§ WORK REQUIRED
Gather every line below where "teapot" appears.

§ PROVIDED MATERIAL
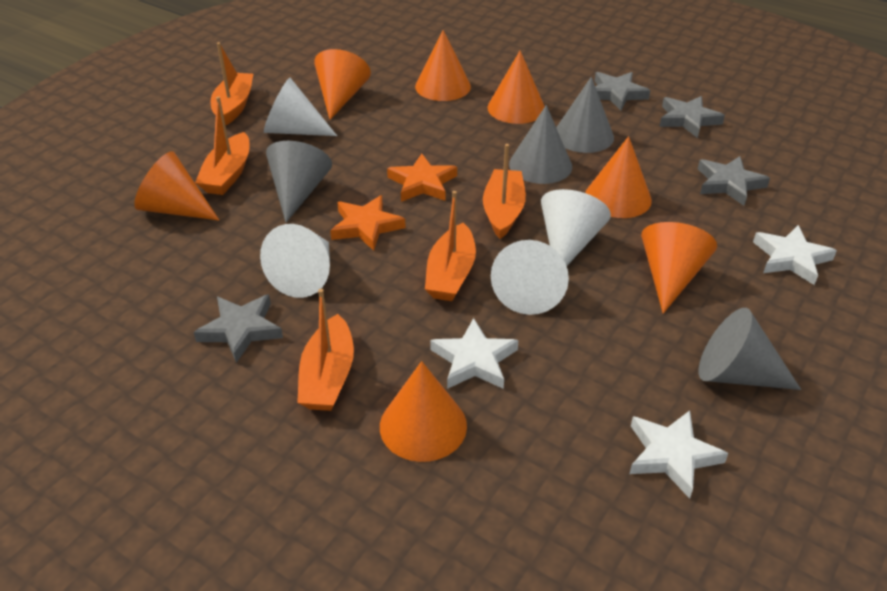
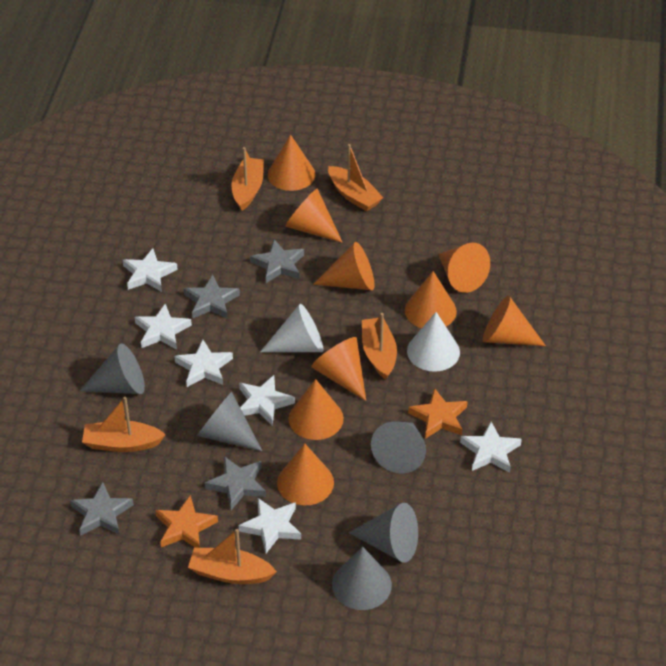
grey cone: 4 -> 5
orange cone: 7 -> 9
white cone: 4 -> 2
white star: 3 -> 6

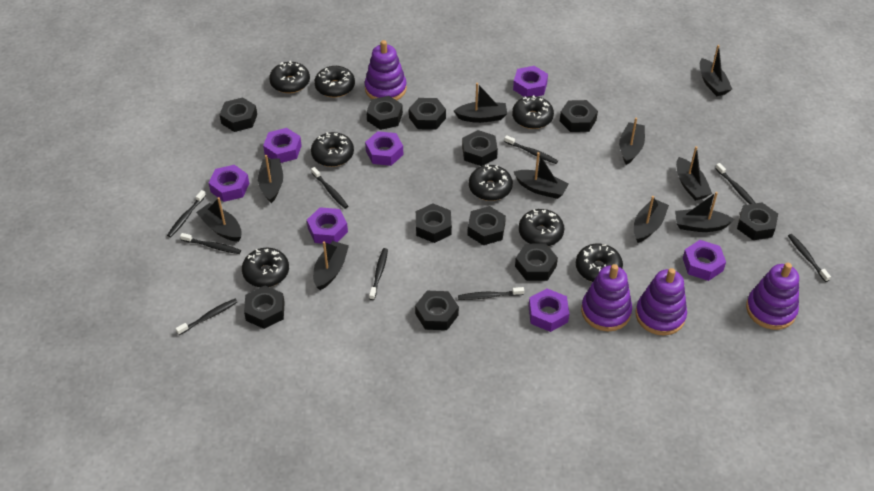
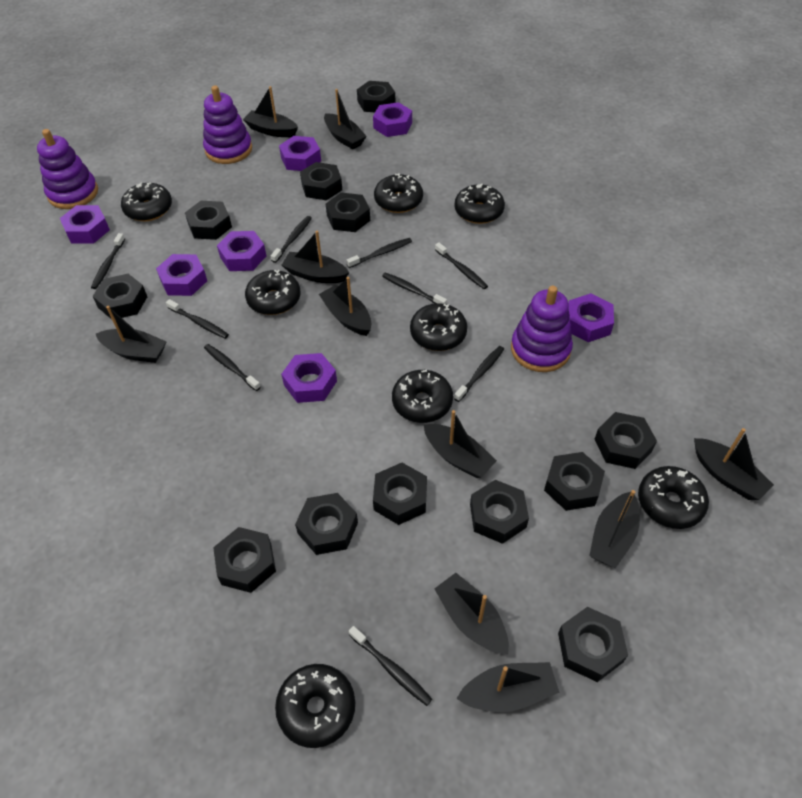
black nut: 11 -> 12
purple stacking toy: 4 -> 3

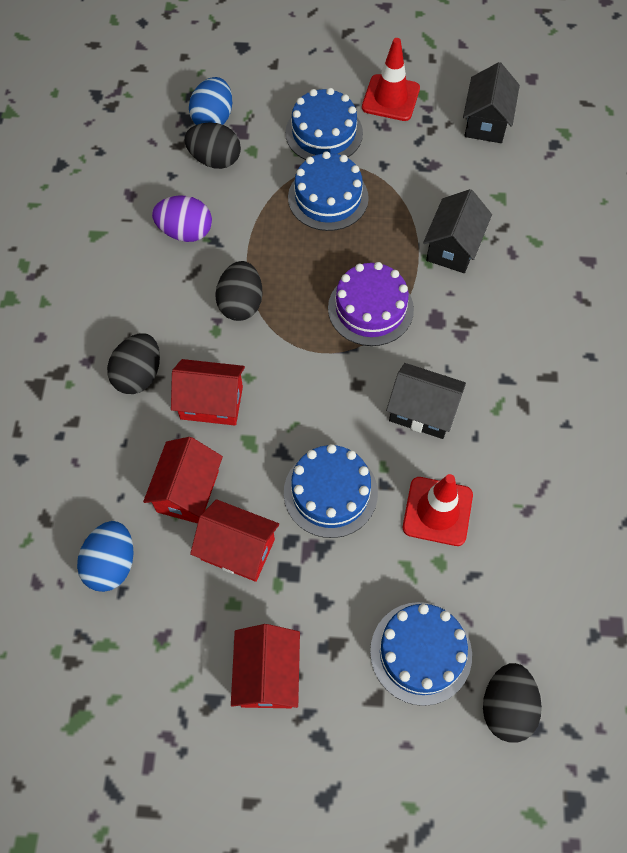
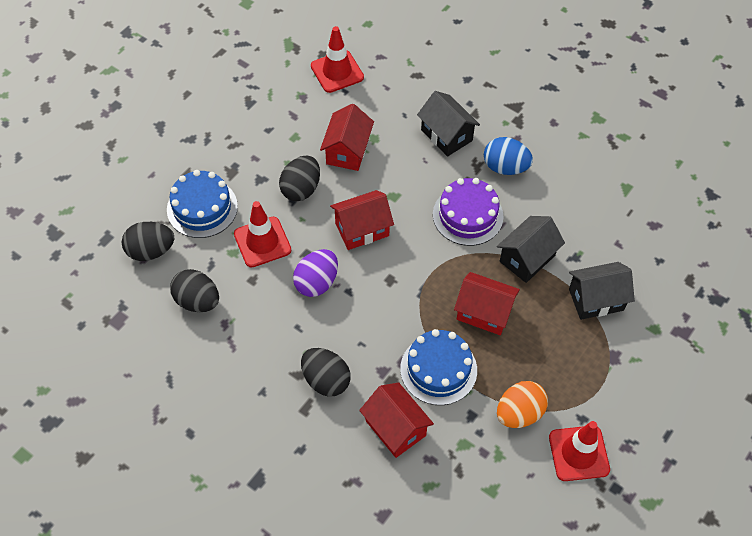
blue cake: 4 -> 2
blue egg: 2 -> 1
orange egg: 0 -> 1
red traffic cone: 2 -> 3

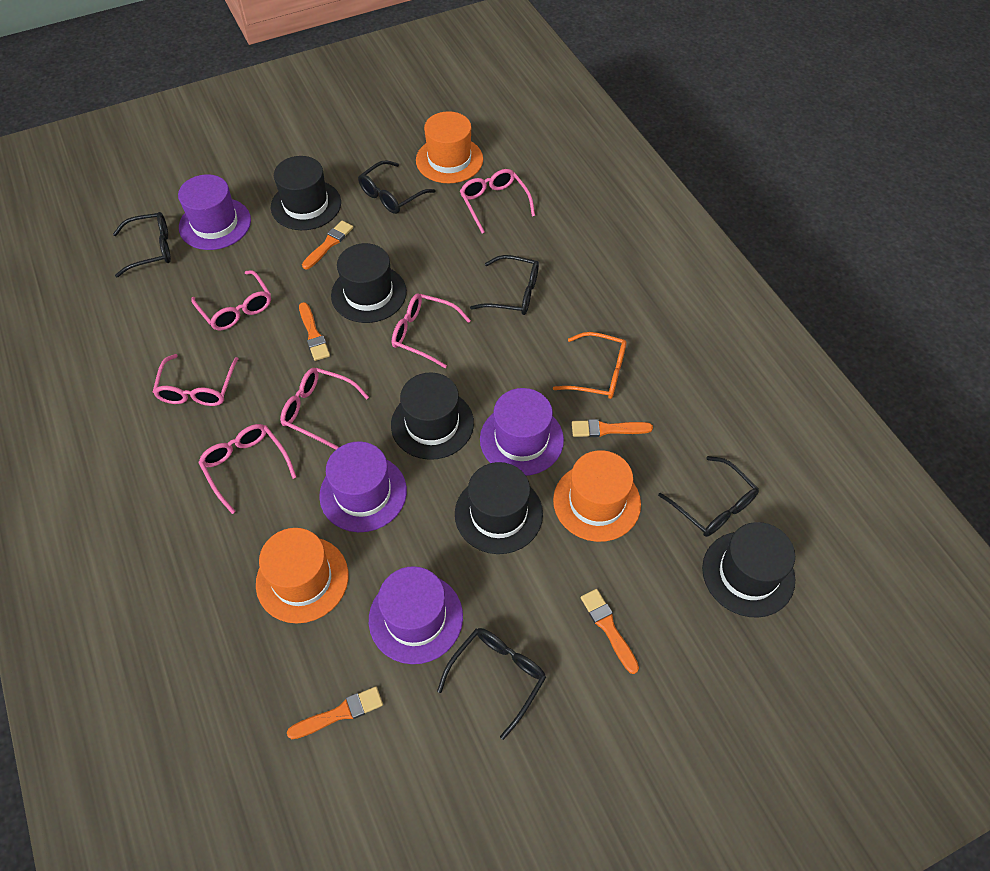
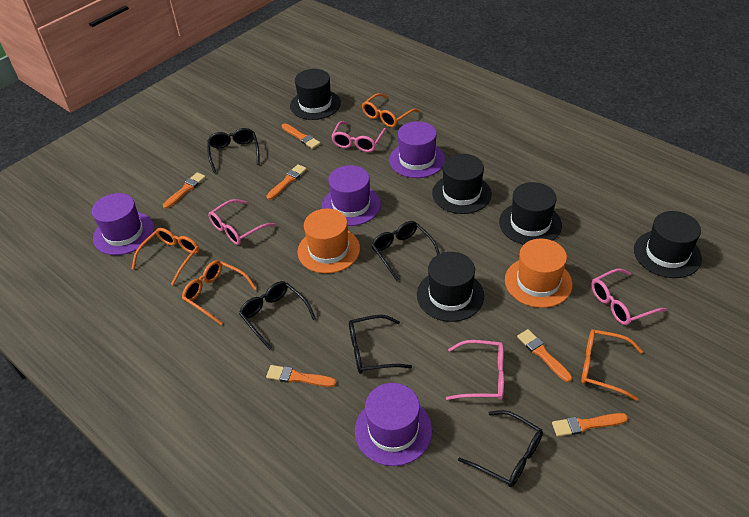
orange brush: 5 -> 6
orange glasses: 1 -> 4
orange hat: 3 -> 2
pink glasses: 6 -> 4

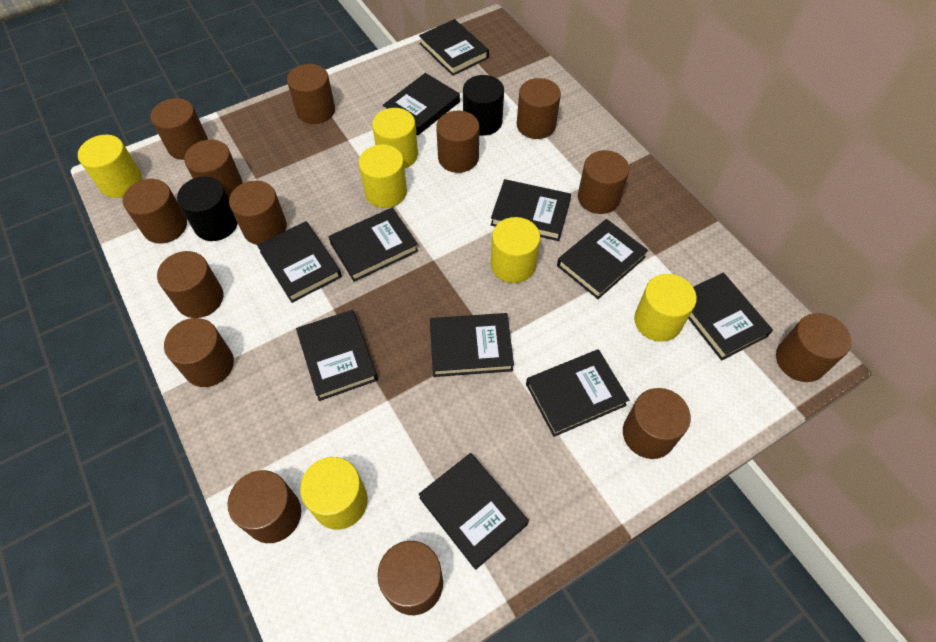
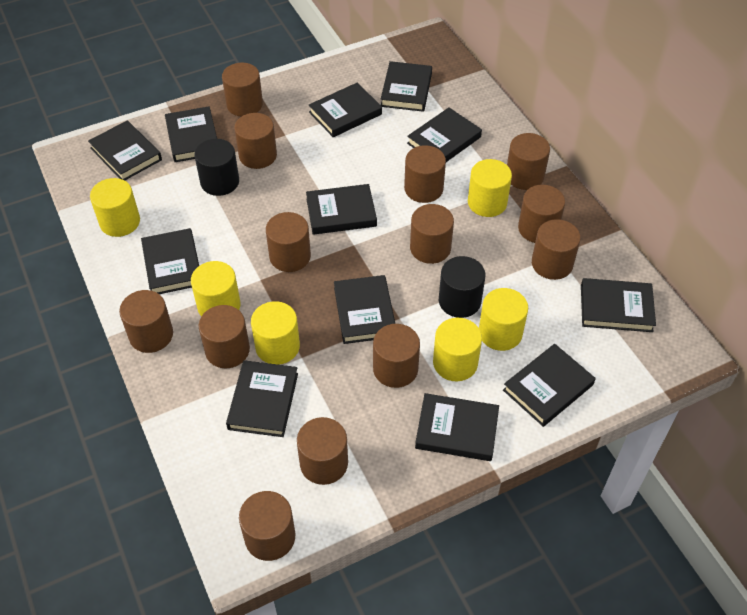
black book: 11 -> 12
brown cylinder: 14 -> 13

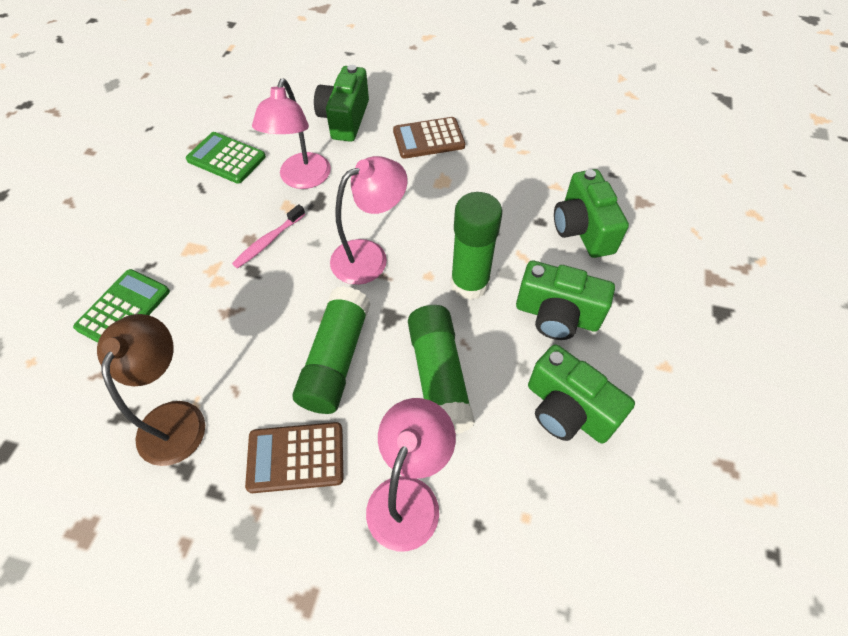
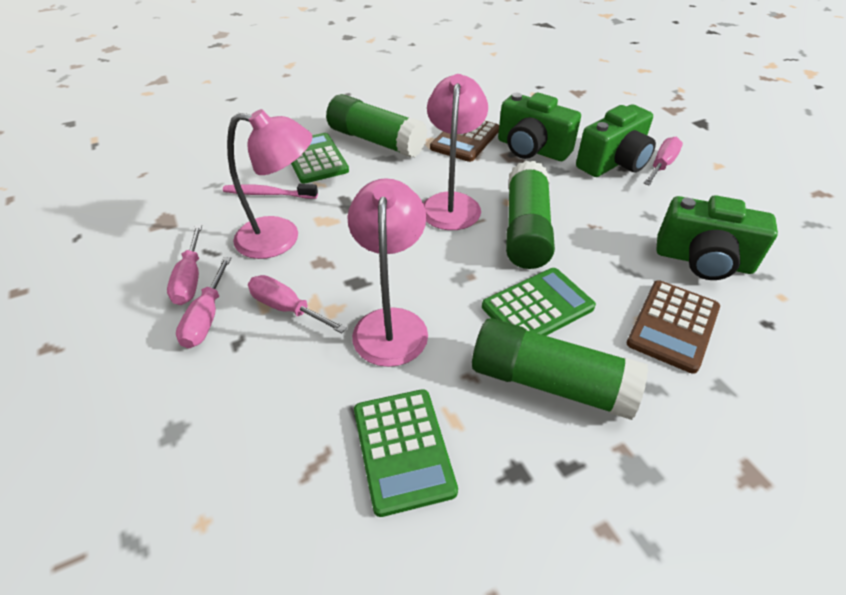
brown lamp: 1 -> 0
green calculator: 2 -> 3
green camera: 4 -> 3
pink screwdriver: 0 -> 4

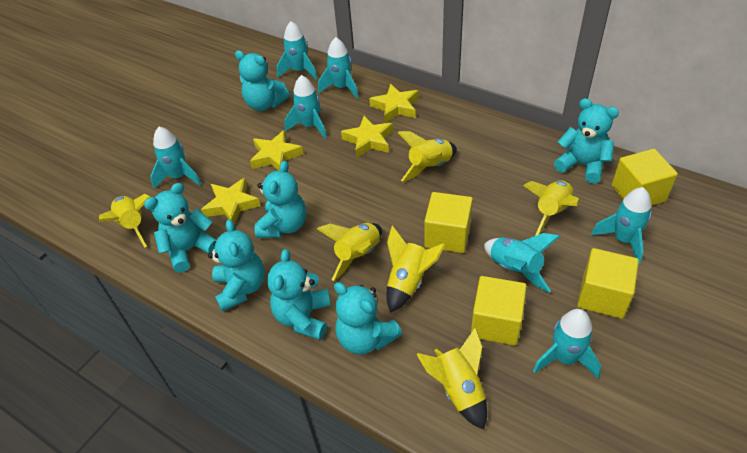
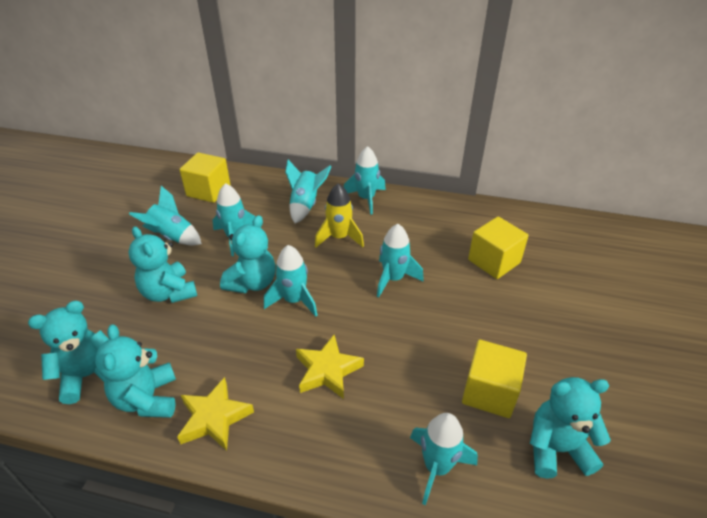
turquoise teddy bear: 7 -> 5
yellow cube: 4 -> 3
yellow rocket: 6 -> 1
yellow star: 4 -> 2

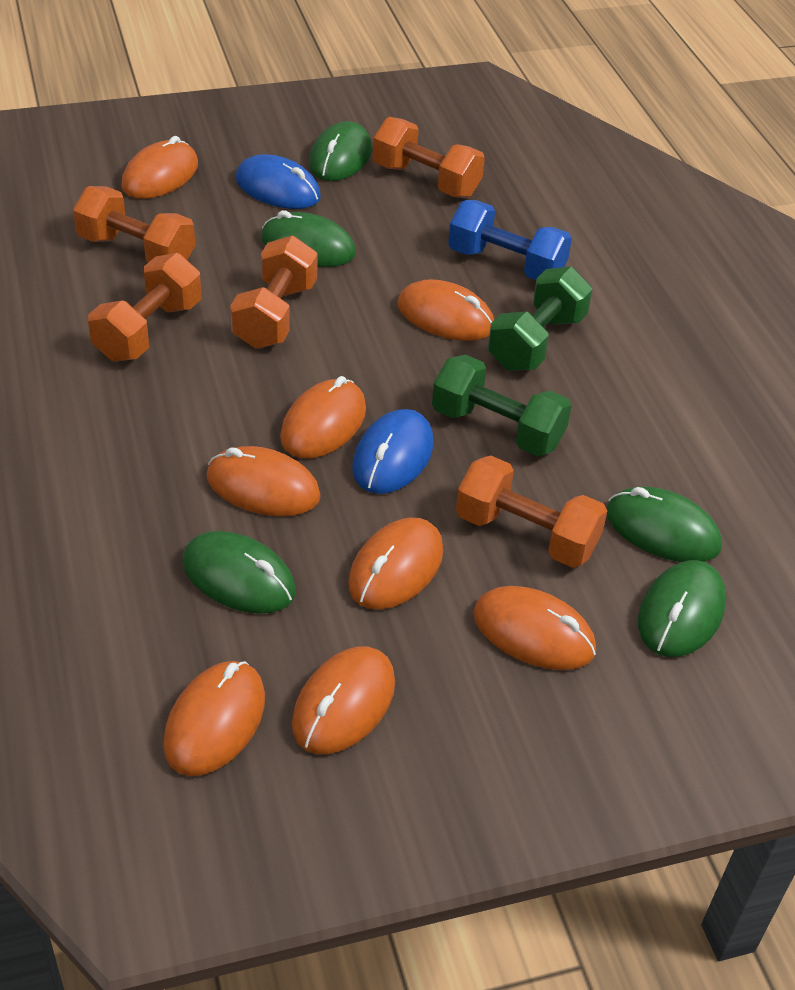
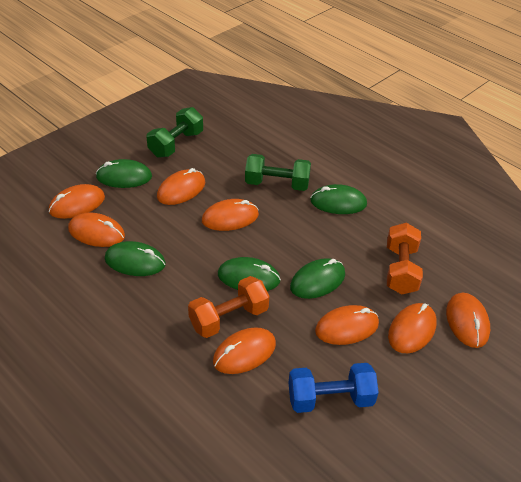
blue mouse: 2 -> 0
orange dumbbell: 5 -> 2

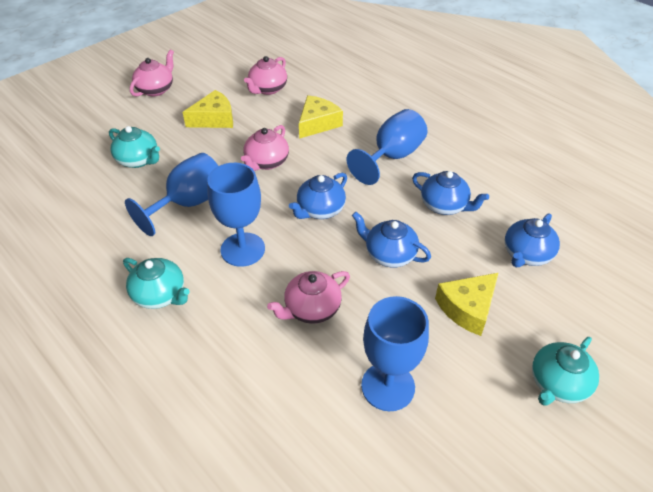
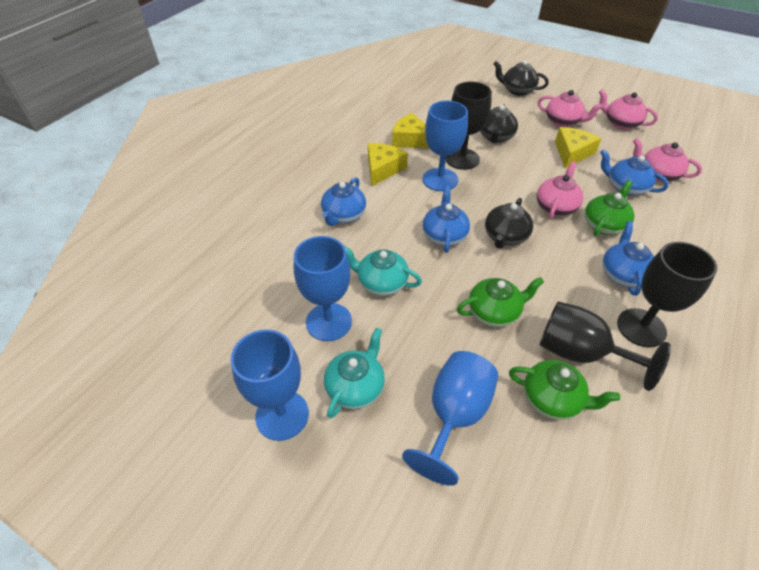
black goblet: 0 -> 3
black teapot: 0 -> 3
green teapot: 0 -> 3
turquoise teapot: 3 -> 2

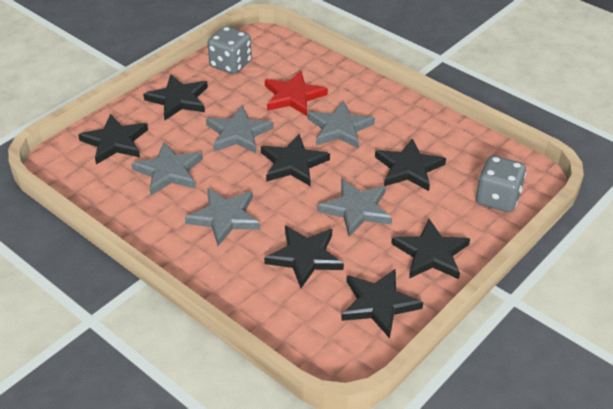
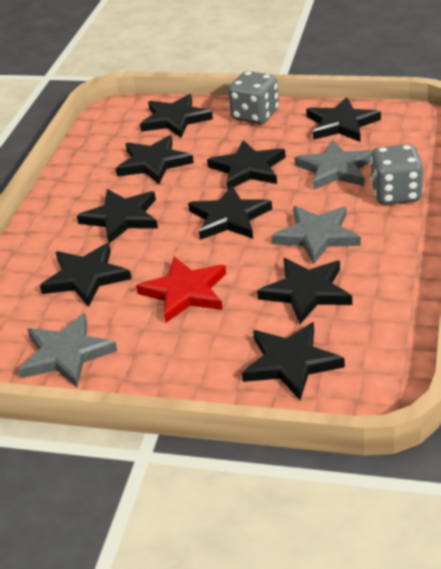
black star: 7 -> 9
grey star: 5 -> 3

§ OUTPUT FOR THIS TASK
black teapot: 0 -> 3
green teapot: 0 -> 3
turquoise teapot: 3 -> 2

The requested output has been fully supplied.